(Extracted data entries)
+===+
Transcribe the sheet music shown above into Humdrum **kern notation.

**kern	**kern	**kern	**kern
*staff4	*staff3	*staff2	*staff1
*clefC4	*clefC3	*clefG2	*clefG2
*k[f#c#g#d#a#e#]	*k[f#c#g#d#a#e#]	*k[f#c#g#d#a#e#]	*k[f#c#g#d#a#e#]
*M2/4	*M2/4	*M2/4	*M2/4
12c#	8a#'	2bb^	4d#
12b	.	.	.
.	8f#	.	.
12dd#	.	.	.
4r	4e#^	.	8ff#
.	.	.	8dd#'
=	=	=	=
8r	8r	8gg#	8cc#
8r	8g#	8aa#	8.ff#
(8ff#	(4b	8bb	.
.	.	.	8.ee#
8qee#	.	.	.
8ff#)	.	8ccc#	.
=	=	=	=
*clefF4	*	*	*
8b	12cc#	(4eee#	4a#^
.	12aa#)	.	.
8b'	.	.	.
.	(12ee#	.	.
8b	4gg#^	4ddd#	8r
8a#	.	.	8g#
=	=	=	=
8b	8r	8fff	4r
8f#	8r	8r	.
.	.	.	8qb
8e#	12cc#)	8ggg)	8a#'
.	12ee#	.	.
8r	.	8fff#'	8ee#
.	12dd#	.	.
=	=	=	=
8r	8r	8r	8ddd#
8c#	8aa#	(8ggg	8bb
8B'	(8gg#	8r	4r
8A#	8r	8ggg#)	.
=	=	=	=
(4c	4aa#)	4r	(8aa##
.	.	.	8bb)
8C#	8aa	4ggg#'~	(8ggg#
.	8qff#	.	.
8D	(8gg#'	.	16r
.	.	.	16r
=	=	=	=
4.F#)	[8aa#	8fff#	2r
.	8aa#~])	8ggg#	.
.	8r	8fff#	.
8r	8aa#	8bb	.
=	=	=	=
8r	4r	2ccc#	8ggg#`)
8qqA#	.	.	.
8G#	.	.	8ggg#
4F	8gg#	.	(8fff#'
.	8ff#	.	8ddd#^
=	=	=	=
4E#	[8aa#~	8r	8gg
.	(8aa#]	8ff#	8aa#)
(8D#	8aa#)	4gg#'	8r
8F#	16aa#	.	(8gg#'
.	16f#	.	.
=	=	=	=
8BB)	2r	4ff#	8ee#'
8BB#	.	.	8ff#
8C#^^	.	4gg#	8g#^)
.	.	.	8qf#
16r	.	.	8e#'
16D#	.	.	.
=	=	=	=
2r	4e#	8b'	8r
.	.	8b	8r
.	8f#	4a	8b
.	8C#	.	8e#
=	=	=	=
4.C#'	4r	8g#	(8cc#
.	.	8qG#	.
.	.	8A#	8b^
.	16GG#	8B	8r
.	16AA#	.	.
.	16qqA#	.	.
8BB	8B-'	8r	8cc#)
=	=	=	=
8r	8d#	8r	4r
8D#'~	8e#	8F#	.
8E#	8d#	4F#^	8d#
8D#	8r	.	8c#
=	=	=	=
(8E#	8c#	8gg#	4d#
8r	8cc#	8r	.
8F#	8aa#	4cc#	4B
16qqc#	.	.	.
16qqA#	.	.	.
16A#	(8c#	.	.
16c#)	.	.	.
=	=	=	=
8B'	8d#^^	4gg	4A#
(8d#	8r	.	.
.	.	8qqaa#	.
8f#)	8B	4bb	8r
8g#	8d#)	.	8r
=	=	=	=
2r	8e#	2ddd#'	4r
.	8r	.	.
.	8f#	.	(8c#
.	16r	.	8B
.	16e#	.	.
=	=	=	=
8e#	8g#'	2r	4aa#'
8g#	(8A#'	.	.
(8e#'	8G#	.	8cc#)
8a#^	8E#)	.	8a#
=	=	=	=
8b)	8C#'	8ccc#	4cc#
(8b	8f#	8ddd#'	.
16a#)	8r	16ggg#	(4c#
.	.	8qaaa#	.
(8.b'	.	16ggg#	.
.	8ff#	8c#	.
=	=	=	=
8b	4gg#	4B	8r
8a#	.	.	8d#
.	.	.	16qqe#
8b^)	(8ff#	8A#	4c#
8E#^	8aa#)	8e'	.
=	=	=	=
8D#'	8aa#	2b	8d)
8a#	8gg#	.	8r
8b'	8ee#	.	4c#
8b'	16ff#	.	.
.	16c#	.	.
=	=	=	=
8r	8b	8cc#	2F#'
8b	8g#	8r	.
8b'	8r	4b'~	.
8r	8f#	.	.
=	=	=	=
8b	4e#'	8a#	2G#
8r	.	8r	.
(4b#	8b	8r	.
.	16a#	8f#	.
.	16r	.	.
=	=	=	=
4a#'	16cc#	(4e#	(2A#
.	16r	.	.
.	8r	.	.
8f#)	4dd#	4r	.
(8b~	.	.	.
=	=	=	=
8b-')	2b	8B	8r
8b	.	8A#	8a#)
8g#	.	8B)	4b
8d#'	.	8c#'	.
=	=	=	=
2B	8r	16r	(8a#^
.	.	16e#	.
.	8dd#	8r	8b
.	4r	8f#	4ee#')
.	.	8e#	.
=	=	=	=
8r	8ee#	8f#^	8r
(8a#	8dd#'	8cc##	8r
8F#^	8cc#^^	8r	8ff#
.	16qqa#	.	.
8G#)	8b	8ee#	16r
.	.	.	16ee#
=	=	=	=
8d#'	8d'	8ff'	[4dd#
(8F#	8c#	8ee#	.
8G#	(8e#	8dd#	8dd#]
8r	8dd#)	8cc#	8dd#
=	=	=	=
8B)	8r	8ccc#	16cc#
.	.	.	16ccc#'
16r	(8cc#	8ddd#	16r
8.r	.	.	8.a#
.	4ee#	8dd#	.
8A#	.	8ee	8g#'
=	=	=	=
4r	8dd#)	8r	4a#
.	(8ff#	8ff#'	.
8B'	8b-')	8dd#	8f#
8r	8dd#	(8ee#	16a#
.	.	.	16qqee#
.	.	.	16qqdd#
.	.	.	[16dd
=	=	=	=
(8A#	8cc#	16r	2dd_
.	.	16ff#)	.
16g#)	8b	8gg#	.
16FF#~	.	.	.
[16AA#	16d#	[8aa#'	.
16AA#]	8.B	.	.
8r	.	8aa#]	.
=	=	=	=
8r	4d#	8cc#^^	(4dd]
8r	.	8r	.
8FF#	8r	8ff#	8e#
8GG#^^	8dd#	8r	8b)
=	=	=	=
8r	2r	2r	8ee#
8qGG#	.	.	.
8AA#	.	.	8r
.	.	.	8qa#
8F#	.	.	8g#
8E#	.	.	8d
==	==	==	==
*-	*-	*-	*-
+===+
◆ Problem requirements:
Count how many of the lines above contain the string "kern", and give only the number.

◆ Output of the task:
2